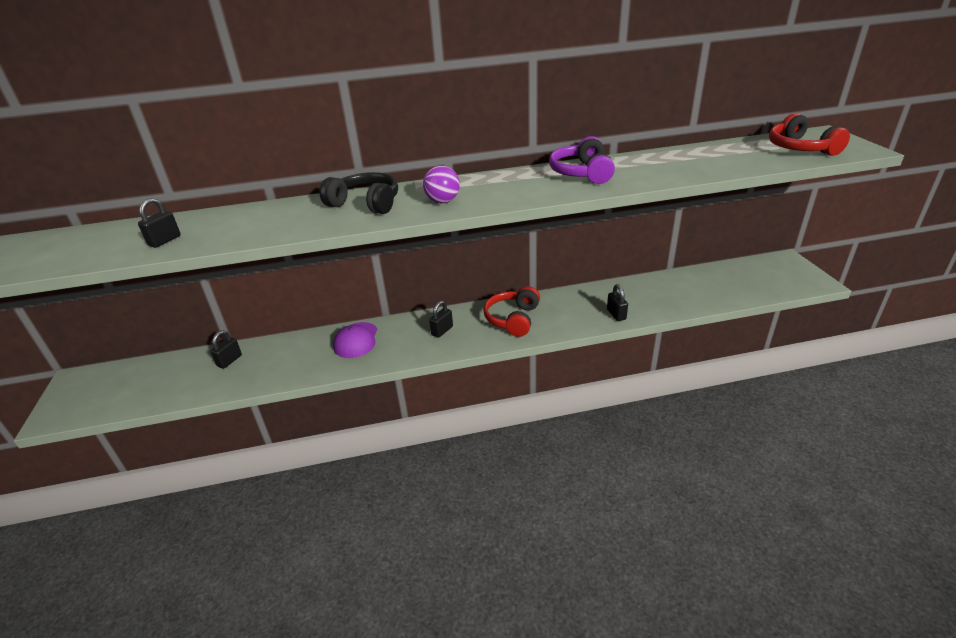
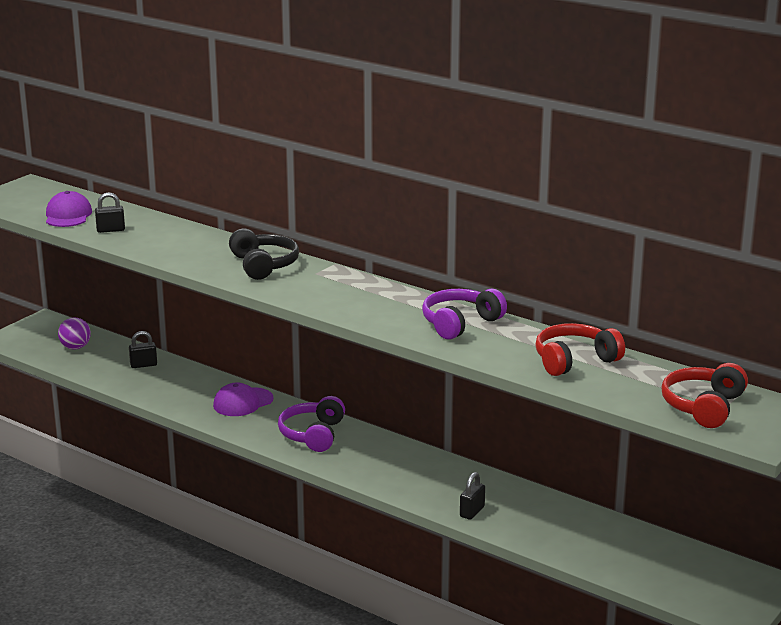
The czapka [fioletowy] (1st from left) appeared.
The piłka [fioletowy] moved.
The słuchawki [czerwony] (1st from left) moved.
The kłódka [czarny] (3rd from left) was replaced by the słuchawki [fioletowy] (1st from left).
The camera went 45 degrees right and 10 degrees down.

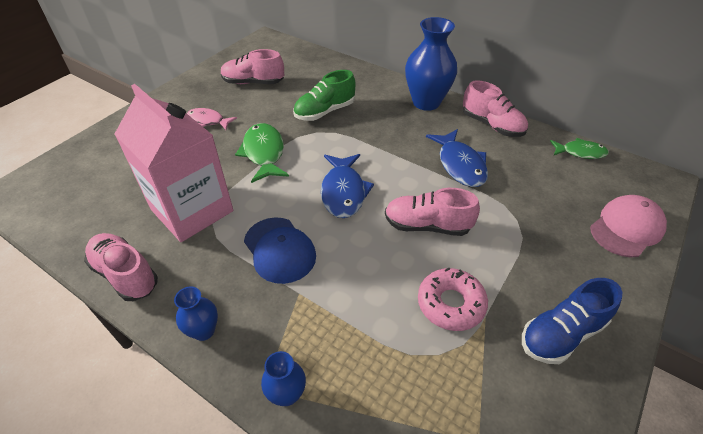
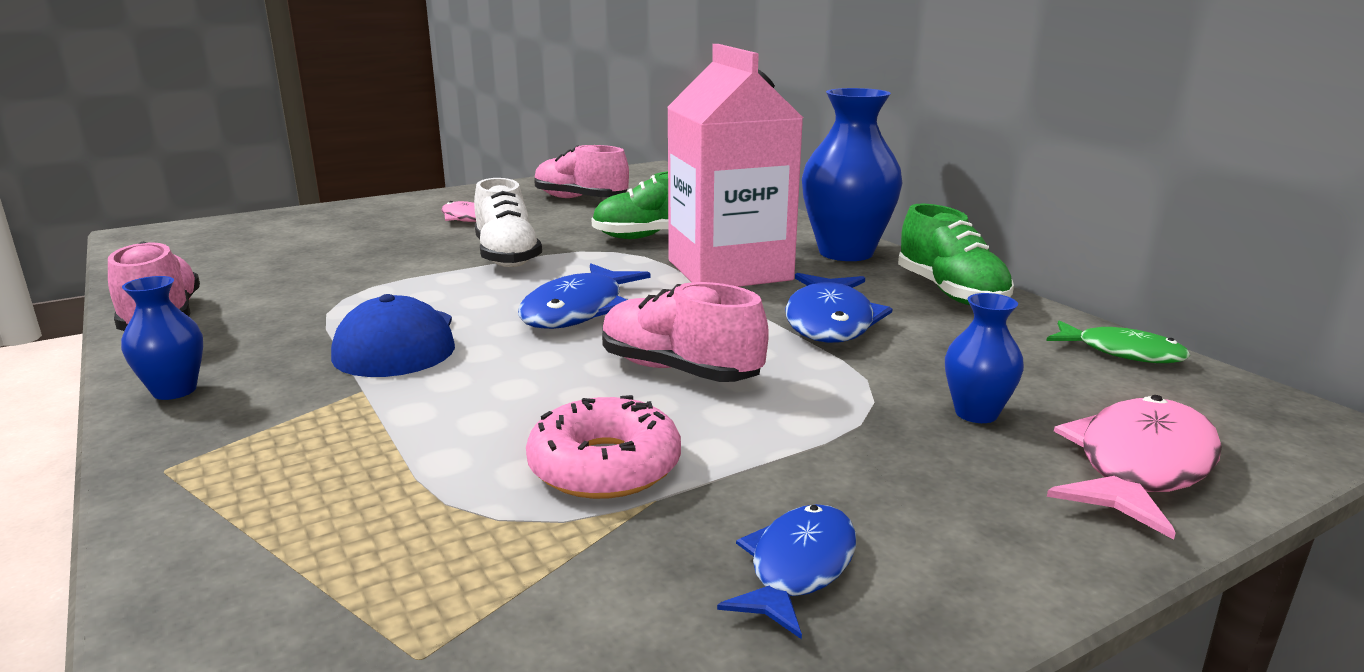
The karton mleka [różowy] moved.
The wazon [niebieski] (2nd from left in the first image) moved.
The ryba [zielony] (1st from left) was replaced by the but [biały].
The but [niebieski] was replaced by the ryba [niebieski] (2nd from left).
The czapka [różowy] was replaced by the ryba [różowy] (2nd from left).
The but [różowy] (4th from left) became the but [zielony] (2nd from left).
The camera went 25 degrees right and 25 degrees down.

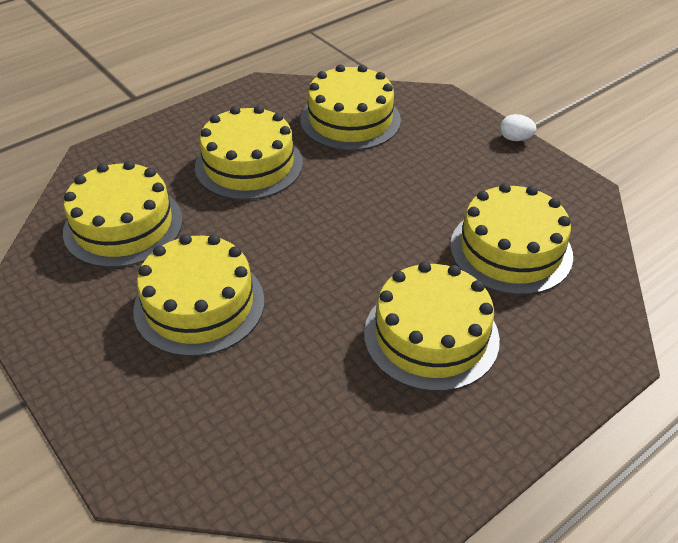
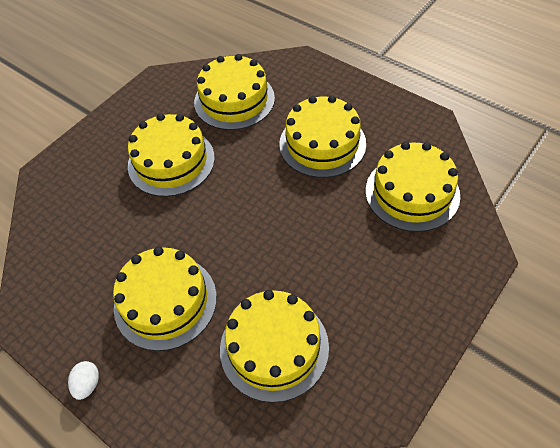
The jajko [biały] moved.
The camera went 80 degrees right and 10 degrees up.

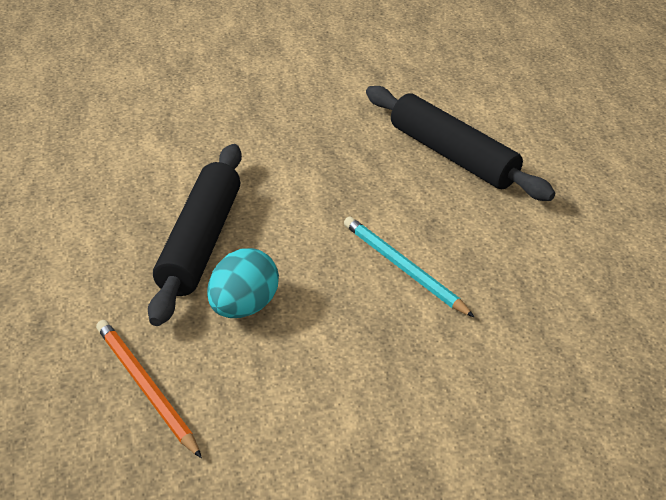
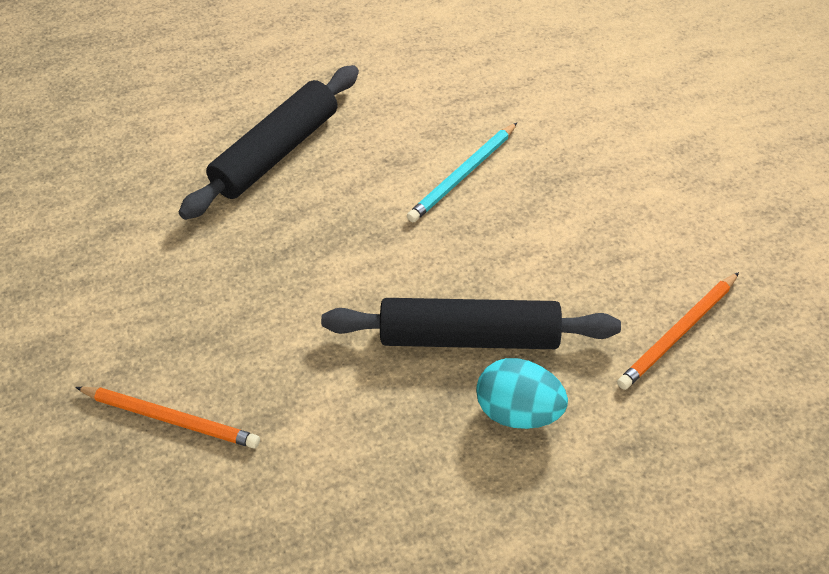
The ołówek [pomarańczowy] (1st from left) appeared.
The jajko [turkusowy] moved.
The camera went 95 degrees left and 10 degrees up.

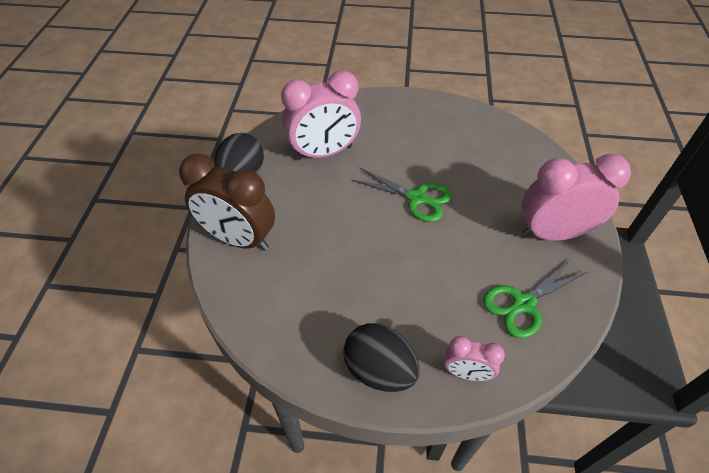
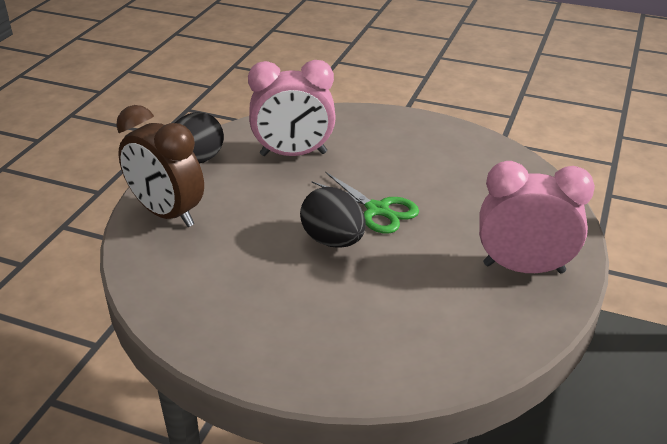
The budzik [różowy] (2nd from left) disappeared.
The nożyczki [zielony] (2nd from left) disappeared.
The jajko [czarny] (2nd from left) moved.
The camera went 15 degrees right and 15 degrees down.

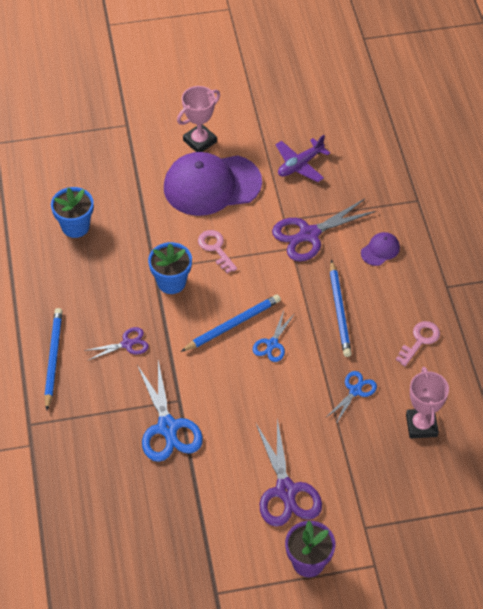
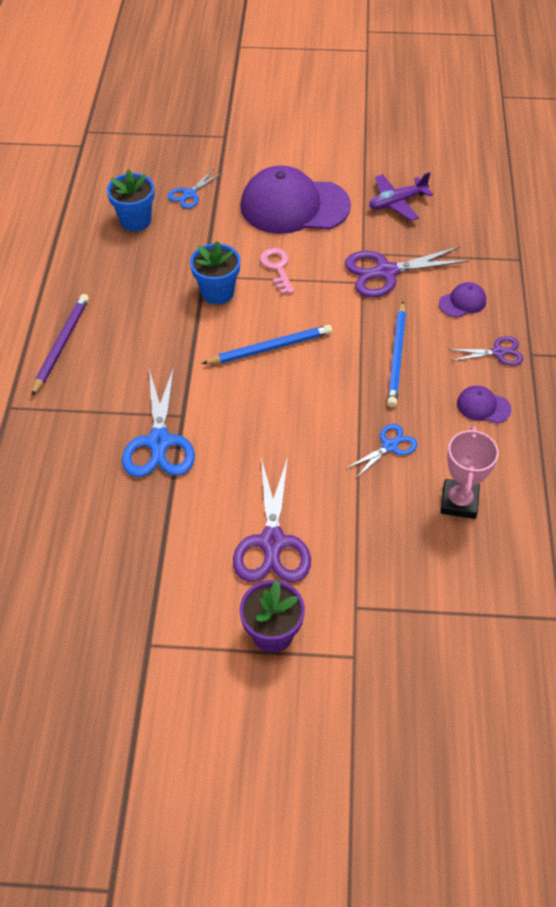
The puchar [różowy] (1st from left) disappeared.
The nożyczki [fioletowy] (1st from left in the first image) moved.
The nożyczki [niebieski] (2nd from left) moved.
The klucz [różowy] (2nd from left) was replaced by the czapka [fioletowy] (3rd from left).
The ołówek [niebieski] (1st from left) became the ołówek [fioletowy].
The camera went 15 degrees right and 0 degrees up.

*DIRECTIONS FOR THIS TASK*. Nothing but the lines from the line with "The kłódka [czarny]" through the last line of the listing above should be repeated, and pictures should be left out.

*SOLUTION TO THIS TASK*.
The kłódka [czarny] (3rd from left) was replaced by the słuchawki [fioletowy] (1st from left).
The camera went 45 degrees right and 10 degrees down.

The karton mleka [różowy] moved.
The wazon [niebieski] (2nd from left in the first image) moved.
The ryba [zielony] (1st from left) was replaced by the but [biały].
The but [niebieski] was replaced by the ryba [niebieski] (2nd from left).
The czapka [różowy] was replaced by the ryba [różowy] (2nd from left).
The but [różowy] (4th from left) became the but [zielony] (2nd from left).
The camera went 25 degrees right and 25 degrees down.

The jajko [biały] moved.
The camera went 80 degrees right and 10 degrees up.

The ołówek [pomarańczowy] (1st from left) appeared.
The jajko [turkusowy] moved.
The camera went 95 degrees left and 10 degrees up.

The budzik [różowy] (2nd from left) disappeared.
The nożyczki [zielony] (2nd from left) disappeared.
The jajko [czarny] (2nd from left) moved.
The camera went 15 degrees right and 15 degrees down.

The puchar [różowy] (1st from left) disappeared.
The nożyczki [fioletowy] (1st from left in the first image) moved.
The nożyczki [niebieski] (2nd from left) moved.
The klucz [różowy] (2nd from left) was replaced by the czapka [fioletowy] (3rd from left).
The ołówek [niebieski] (1st from left) became the ołówek [fioletowy].
The camera went 15 degrees right and 0 degrees up.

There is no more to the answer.